[Scene change data]
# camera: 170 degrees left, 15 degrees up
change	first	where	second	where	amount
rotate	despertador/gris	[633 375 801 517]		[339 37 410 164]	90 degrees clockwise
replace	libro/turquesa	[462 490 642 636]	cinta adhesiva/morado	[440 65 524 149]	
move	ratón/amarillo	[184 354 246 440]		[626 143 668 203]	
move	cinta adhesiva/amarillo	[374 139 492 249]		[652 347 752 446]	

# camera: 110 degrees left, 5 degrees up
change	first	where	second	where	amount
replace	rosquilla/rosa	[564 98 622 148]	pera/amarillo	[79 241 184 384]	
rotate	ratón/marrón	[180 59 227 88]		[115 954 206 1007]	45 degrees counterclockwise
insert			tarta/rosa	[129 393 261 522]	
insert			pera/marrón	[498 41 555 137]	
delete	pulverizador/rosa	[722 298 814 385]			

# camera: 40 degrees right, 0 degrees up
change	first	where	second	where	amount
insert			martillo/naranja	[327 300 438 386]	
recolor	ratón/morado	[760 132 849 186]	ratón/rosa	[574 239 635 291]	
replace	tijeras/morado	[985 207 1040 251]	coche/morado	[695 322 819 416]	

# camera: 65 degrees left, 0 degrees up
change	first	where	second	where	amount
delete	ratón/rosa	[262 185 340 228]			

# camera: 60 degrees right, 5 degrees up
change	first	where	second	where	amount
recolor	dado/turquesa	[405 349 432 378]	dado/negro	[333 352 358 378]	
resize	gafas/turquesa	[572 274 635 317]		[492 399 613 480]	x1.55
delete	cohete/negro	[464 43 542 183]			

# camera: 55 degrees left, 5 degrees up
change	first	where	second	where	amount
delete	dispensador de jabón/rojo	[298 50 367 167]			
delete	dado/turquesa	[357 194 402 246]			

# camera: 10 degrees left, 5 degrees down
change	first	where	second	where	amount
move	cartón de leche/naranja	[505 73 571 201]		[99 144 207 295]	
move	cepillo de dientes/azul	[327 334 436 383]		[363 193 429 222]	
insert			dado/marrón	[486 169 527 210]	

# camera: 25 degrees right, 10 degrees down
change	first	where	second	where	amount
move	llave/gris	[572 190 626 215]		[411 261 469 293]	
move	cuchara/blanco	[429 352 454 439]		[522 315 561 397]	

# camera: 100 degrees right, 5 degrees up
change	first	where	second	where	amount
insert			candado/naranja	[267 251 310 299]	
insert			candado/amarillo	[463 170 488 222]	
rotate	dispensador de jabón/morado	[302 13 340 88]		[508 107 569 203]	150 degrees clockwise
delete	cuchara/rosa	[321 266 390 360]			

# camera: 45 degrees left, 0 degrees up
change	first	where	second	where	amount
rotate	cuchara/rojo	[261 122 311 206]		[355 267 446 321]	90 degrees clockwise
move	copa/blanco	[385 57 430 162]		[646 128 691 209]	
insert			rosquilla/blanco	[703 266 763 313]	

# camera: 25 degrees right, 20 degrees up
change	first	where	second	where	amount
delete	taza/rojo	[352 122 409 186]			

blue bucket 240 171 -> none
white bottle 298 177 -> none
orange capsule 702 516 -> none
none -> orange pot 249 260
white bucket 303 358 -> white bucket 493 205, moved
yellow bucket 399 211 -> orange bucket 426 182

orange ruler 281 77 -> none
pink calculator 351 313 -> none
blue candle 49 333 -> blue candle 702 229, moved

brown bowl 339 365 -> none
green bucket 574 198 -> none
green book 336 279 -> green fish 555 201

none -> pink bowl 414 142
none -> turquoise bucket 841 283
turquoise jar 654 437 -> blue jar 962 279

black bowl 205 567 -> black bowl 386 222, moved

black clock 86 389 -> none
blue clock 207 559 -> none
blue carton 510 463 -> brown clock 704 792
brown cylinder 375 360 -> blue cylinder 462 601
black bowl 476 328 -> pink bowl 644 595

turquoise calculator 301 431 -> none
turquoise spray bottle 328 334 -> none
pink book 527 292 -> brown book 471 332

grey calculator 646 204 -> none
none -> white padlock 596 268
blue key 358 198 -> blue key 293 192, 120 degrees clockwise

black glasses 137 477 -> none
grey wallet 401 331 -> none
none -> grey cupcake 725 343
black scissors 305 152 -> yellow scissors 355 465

> ASSIGNED TASK
The entries shown above must be reproduced in full, exactly as written.

> YOUR RESPONSE
# camera: 170 degrees left, 15 degrees up
change	first	where	second	where	amount
rotate	despertador/gris	[633 375 801 517]		[339 37 410 164]	90 degrees clockwise
replace	libro/turquesa	[462 490 642 636]	cinta adhesiva/morado	[440 65 524 149]	
move	ratón/amarillo	[184 354 246 440]		[626 143 668 203]	
move	cinta adhesiva/amarillo	[374 139 492 249]		[652 347 752 446]	

# camera: 110 degrees left, 5 degrees up
change	first	where	second	where	amount
replace	rosquilla/rosa	[564 98 622 148]	pera/amarillo	[79 241 184 384]	
rotate	ratón/marrón	[180 59 227 88]		[115 954 206 1007]	45 degrees counterclockwise
insert			tarta/rosa	[129 393 261 522]	
insert			pera/marrón	[498 41 555 137]	
delete	pulverizador/rosa	[722 298 814 385]			

# camera: 40 degrees right, 0 degrees up
change	first	where	second	where	amount
insert			martillo/naranja	[327 300 438 386]	
recolor	ratón/morado	[760 132 849 186]	ratón/rosa	[574 239 635 291]	
replace	tijeras/morado	[985 207 1040 251]	coche/morado	[695 322 819 416]	

# camera: 65 degrees left, 0 degrees up
change	first	where	second	where	amount
delete	ratón/rosa	[262 185 340 228]			

# camera: 60 degrees right, 5 degrees up
change	first	where	second	where	amount
recolor	dado/turquesa	[405 349 432 378]	dado/negro	[333 352 358 378]	
resize	gafas/turquesa	[572 274 635 317]		[492 399 613 480]	x1.55
delete	cohete/negro	[464 43 542 183]			

# camera: 55 degrees left, 5 degrees up
change	first	where	second	where	amount
delete	dispensador de jabón/rojo	[298 50 367 167]			
delete	dado/turquesa	[357 194 402 246]			

# camera: 10 degrees left, 5 degrees down
change	first	where	second	where	amount
move	cartón de leche/naranja	[505 73 571 201]		[99 144 207 295]	
move	cepillo de dientes/azul	[327 334 436 383]		[363 193 429 222]	
insert			dado/marrón	[486 169 527 210]	

# camera: 25 degrees right, 10 degrees down
change	first	where	second	where	amount
move	llave/gris	[572 190 626 215]		[411 261 469 293]	
move	cuchara/blanco	[429 352 454 439]		[522 315 561 397]	

# camera: 100 degrees right, 5 degrees up
change	first	where	second	where	amount
insert			candado/naranja	[267 251 310 299]	
insert			candado/amarillo	[463 170 488 222]	
rotate	dispensador de jabón/morado	[302 13 340 88]		[508 107 569 203]	150 degrees clockwise
delete	cuchara/rosa	[321 266 390 360]			

# camera: 45 degrees left, 0 degrees up
change	first	where	second	where	amount
rotate	cuchara/rojo	[261 122 311 206]		[355 267 446 321]	90 degrees clockwise
move	copa/blanco	[385 57 430 162]		[646 128 691 209]	
insert			rosquilla/blanco	[703 266 763 313]	

# camera: 25 degrees right, 20 degrees up
change	first	where	second	where	amount
delete	taza/rojo	[352 122 409 186]			

blue bucket 240 171 -> none
white bottle 298 177 -> none
orange capsule 702 516 -> none
none -> orange pot 249 260
white bucket 303 358 -> white bucket 493 205, moved
yellow bucket 399 211 -> orange bucket 426 182

orange ruler 281 77 -> none
pink calculator 351 313 -> none
blue candle 49 333 -> blue candle 702 229, moved

brown bowl 339 365 -> none
green bucket 574 198 -> none
green book 336 279 -> green fish 555 201

none -> pink bowl 414 142
none -> turquoise bucket 841 283
turquoise jar 654 437 -> blue jar 962 279

black bowl 205 567 -> black bowl 386 222, moved

black clock 86 389 -> none
blue clock 207 559 -> none
blue carton 510 463 -> brown clock 704 792
brown cylinder 375 360 -> blue cylinder 462 601
black bowl 476 328 -> pink bowl 644 595

turquoise calculator 301 431 -> none
turquoise spray bottle 328 334 -> none
pink book 527 292 -> brown book 471 332

grey calculator 646 204 -> none
none -> white padlock 596 268
blue key 358 198 -> blue key 293 192, 120 degrees clockwise

black glasses 137 477 -> none
grey wallet 401 331 -> none
none -> grey cupcake 725 343
black scissors 305 152 -> yellow scissors 355 465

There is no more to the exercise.